• [TASK TO CARRY OUT]:
A word-for-word copy of the data, with no images, is the required answer.

::: EXCERPTED DATA :::

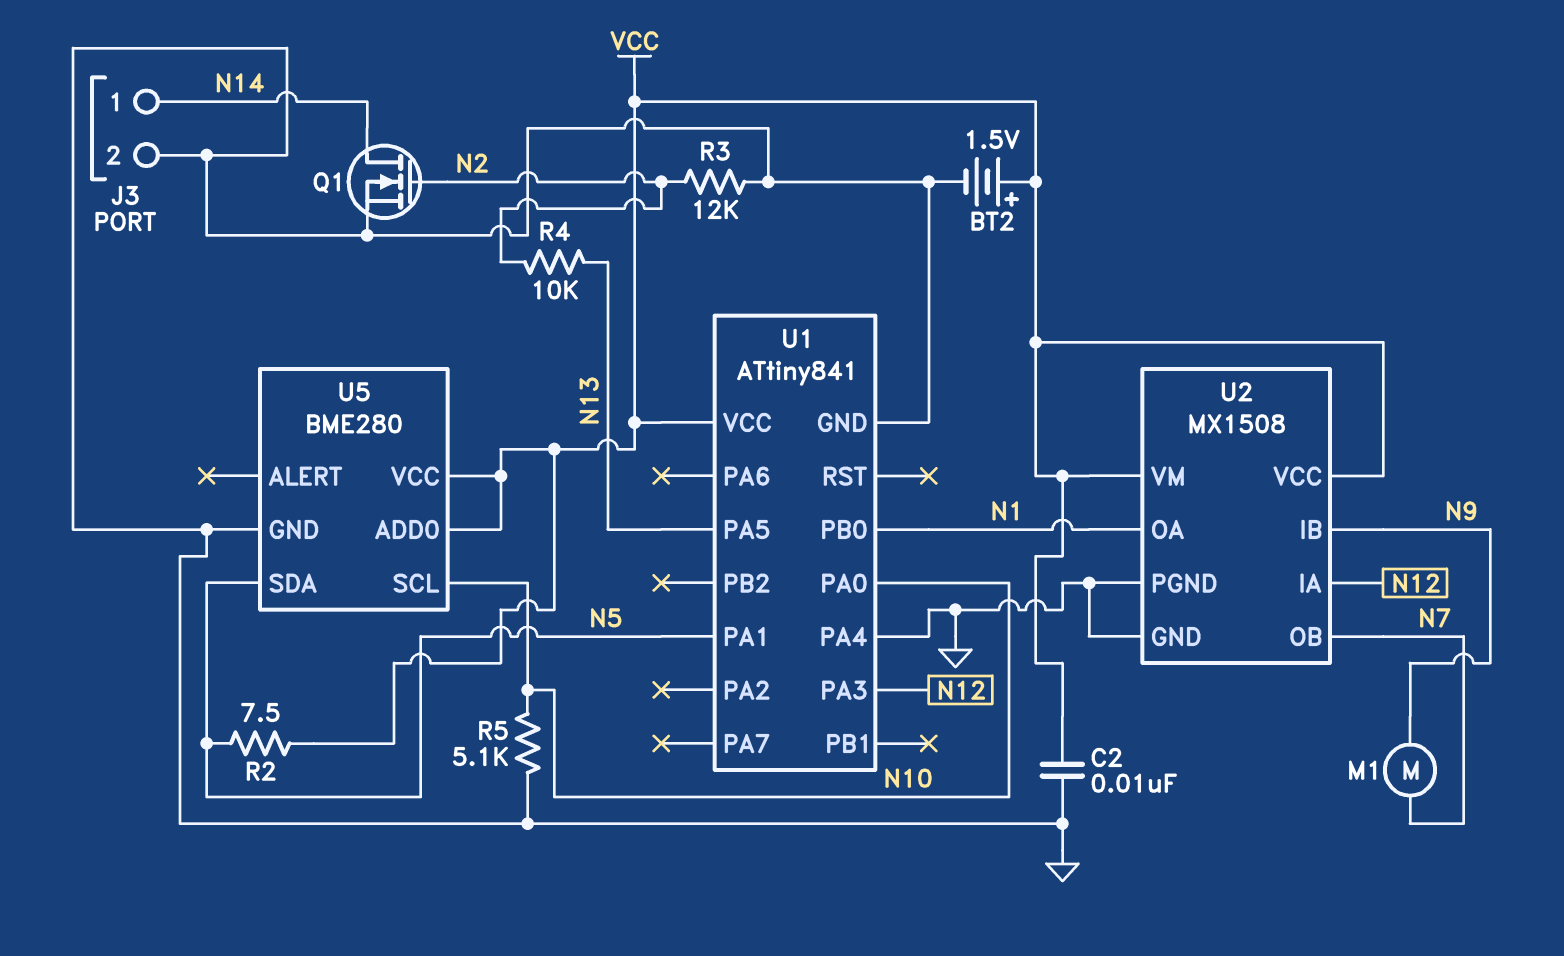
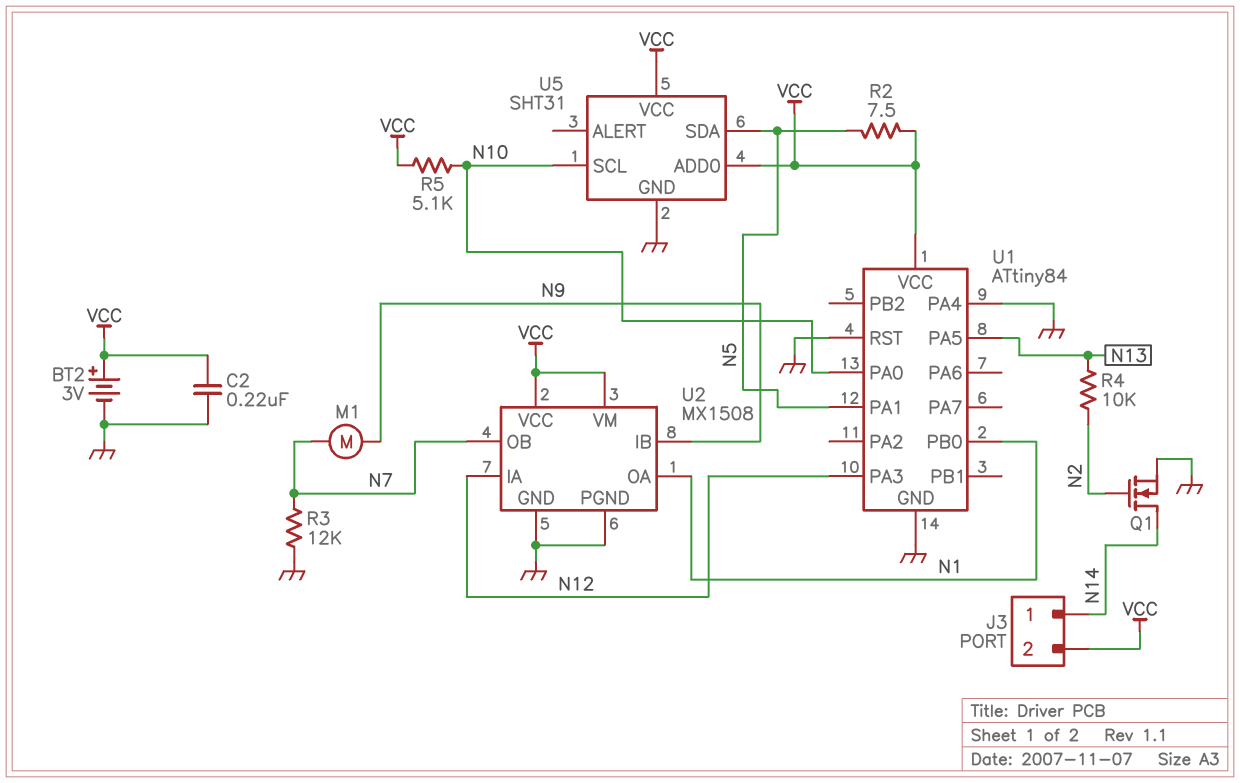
BT2: 1.5V (plus VCC, minus GND) -> 3V (plus VCC, minus GND)
C2: 10nF (GND, VCC) -> 220nF (GND, VCC)
J3 pin 2: GND -> VCC
R3: 12k (GND, N2) -> 12k (GND, N7)
R5: 5.1k (GND, N10) -> 5.1k (N10, VCC)
U1: ATtiny841 -> ATtiny84
U1 pin RST: none -> GND
U5: BME280 -> SHT31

:::

• [ANSWER TO THE PROBLEM]:
BT2: 1.5V (plus VCC, minus GND) -> 3V (plus VCC, minus GND)
C2: 10nF (GND, VCC) -> 220nF (GND, VCC)
J3 pin 2: GND -> VCC
R3: 12k (GND, N2) -> 12k (GND, N7)
R5: 5.1k (GND, N10) -> 5.1k (N10, VCC)
U1: ATtiny841 -> ATtiny84
U1 pin RST: none -> GND
U5: BME280 -> SHT31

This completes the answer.